BEGIN Records to use

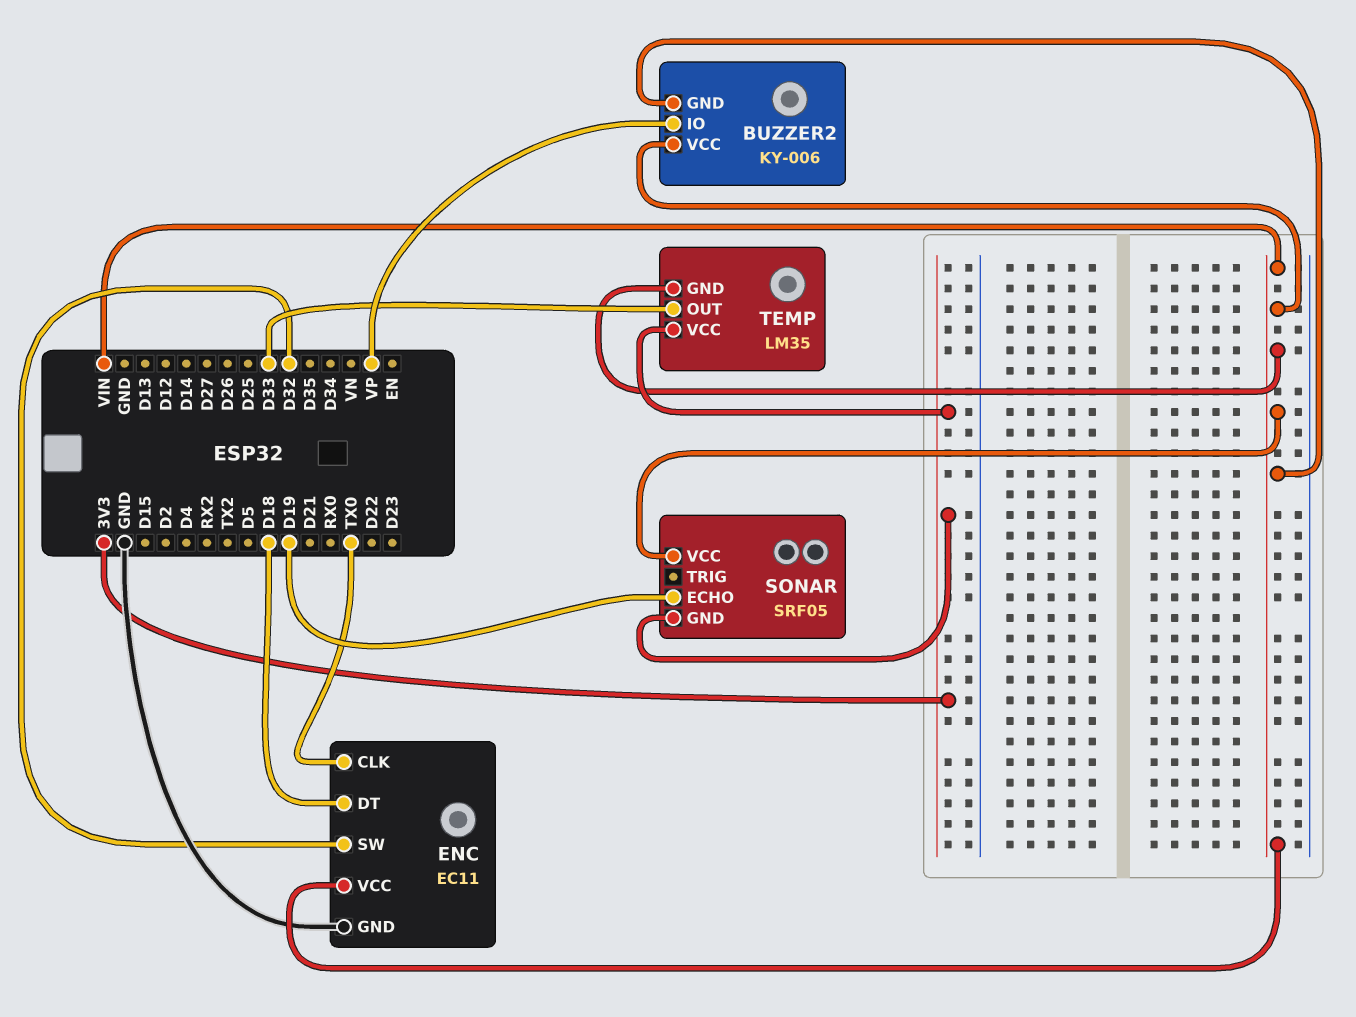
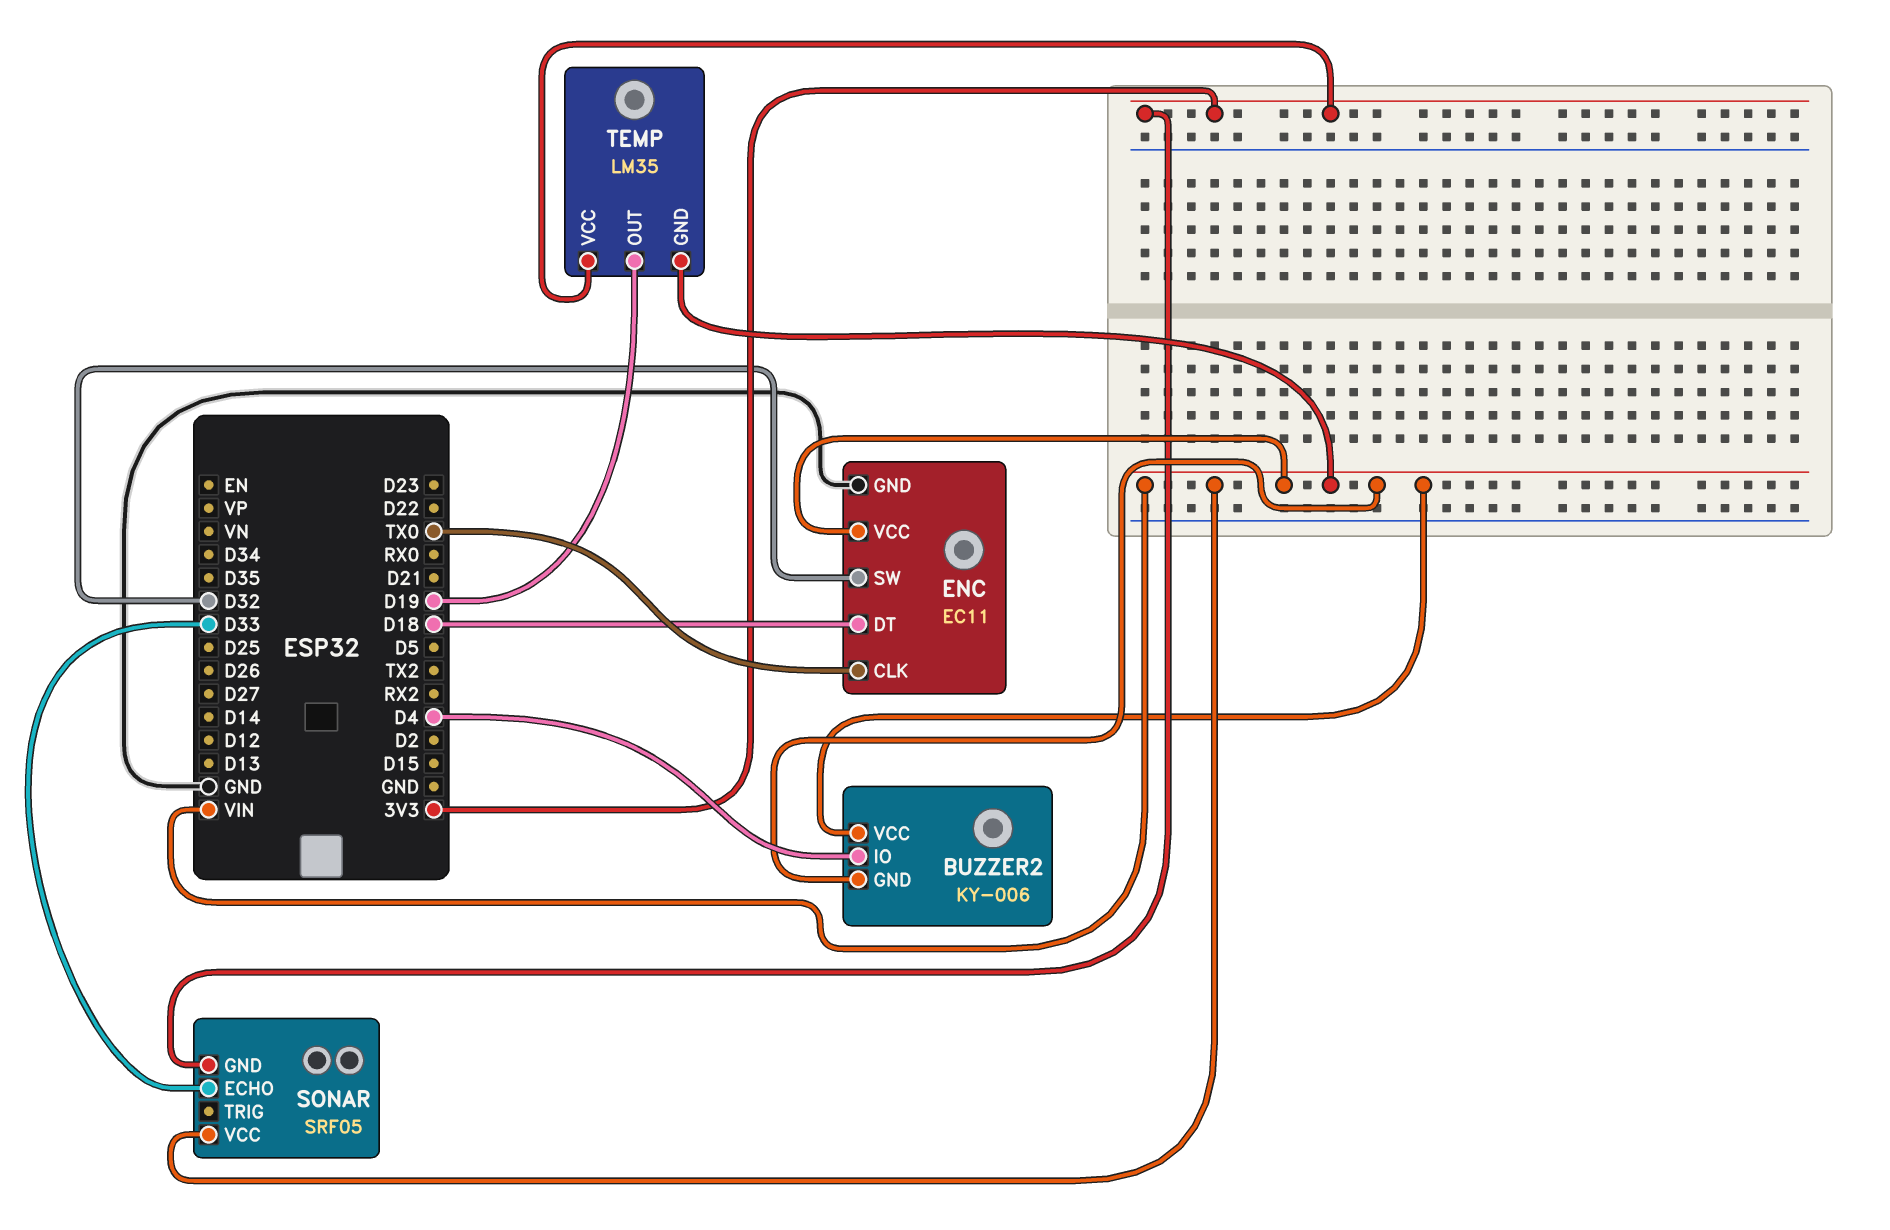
BUZZER2 pin IO: VP -> D4
SONAR pin ECHO: D19 -> D33
TEMP pin OUT: D33 -> D19

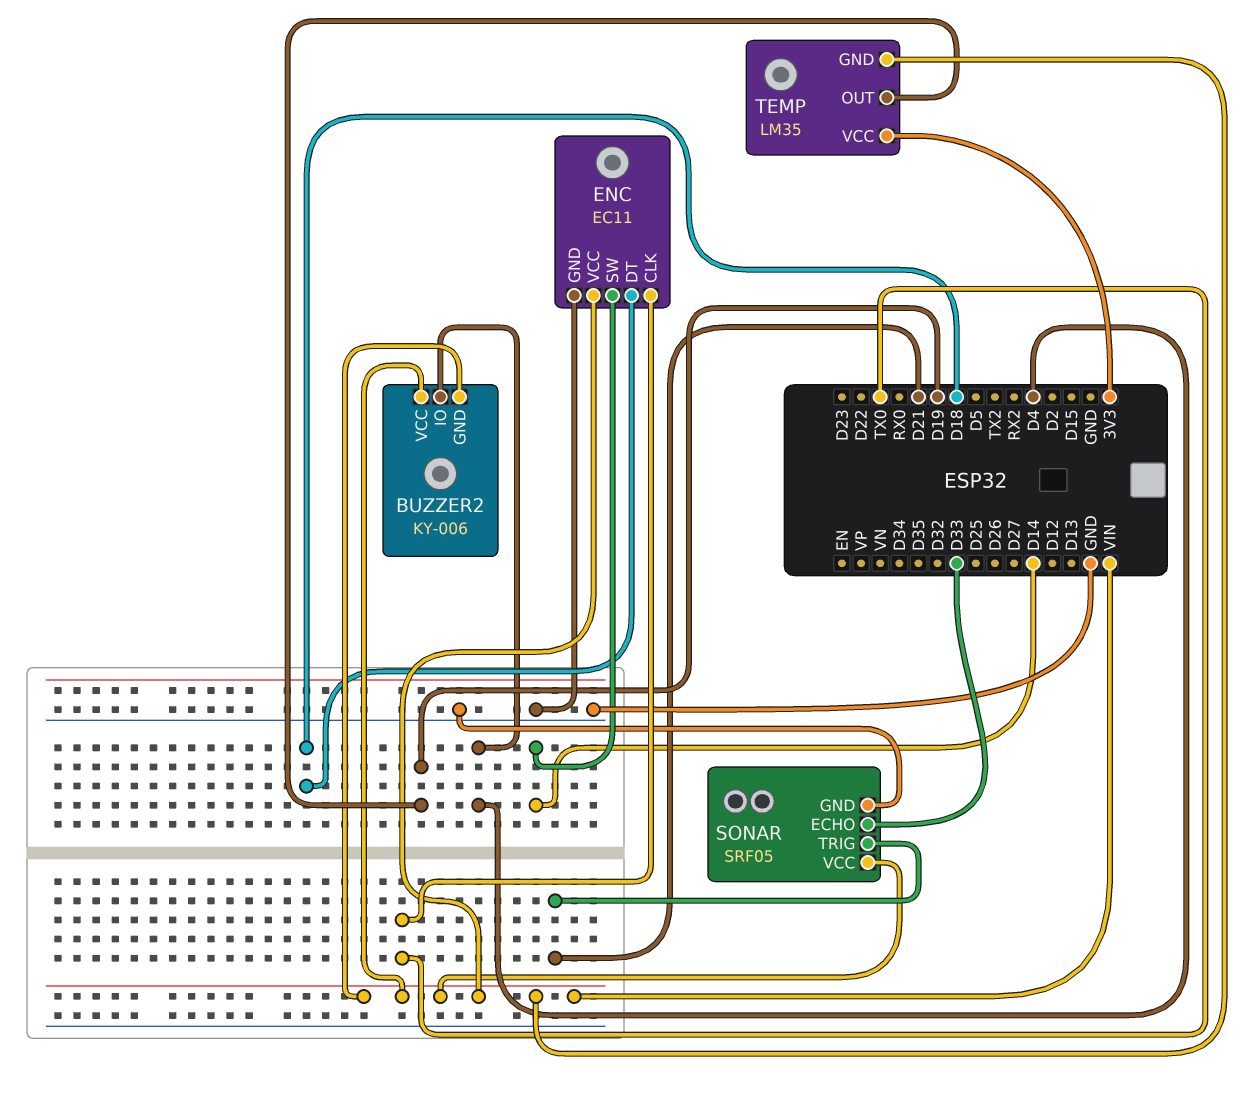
ENC pin SW: D32 -> D14
SONAR pin GND: 3V3 -> GND
SONAR pin TRIG: none -> D21

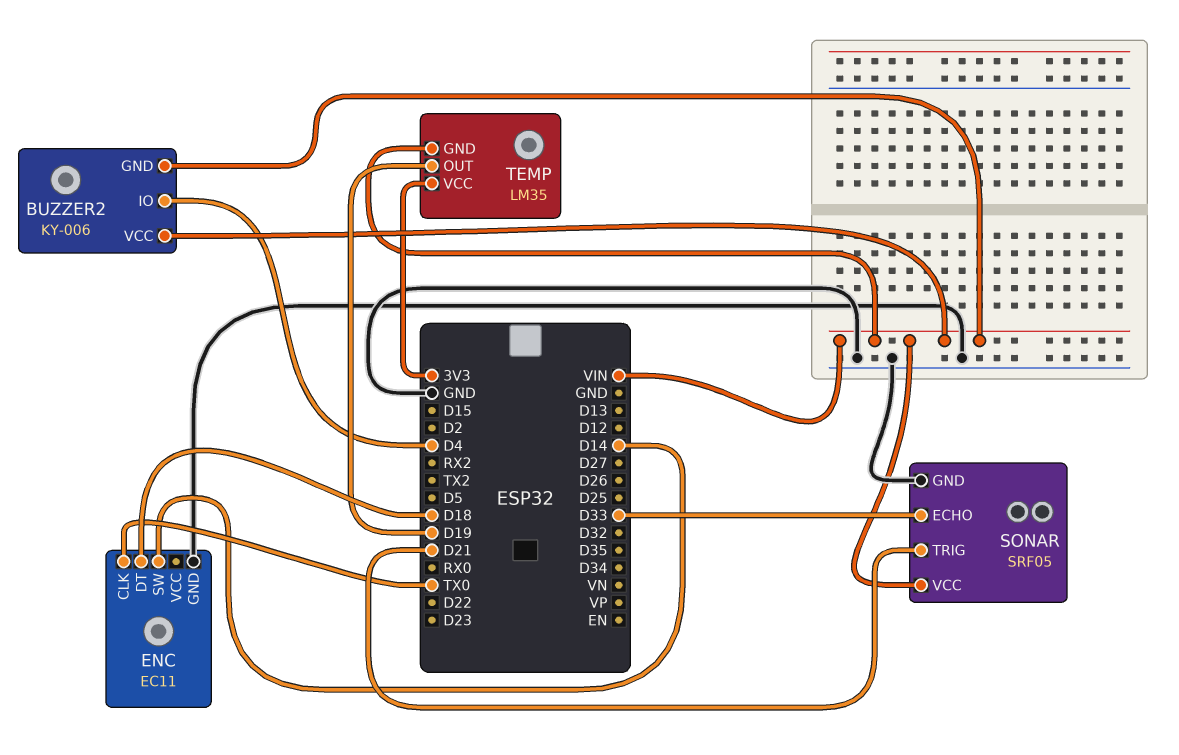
ENC pin VCC: VIN -> none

END Records to use

● **Assignment**: Set down exactly, with no additions, each line from the line that includes "ENC pin SW: D32 -> D14" to the final line of the entries above; leave pictures out.

● **Response to the task**:
ENC pin SW: D32 -> D14
SONAR pin GND: 3V3 -> GND
SONAR pin TRIG: none -> D21

ENC pin VCC: VIN -> none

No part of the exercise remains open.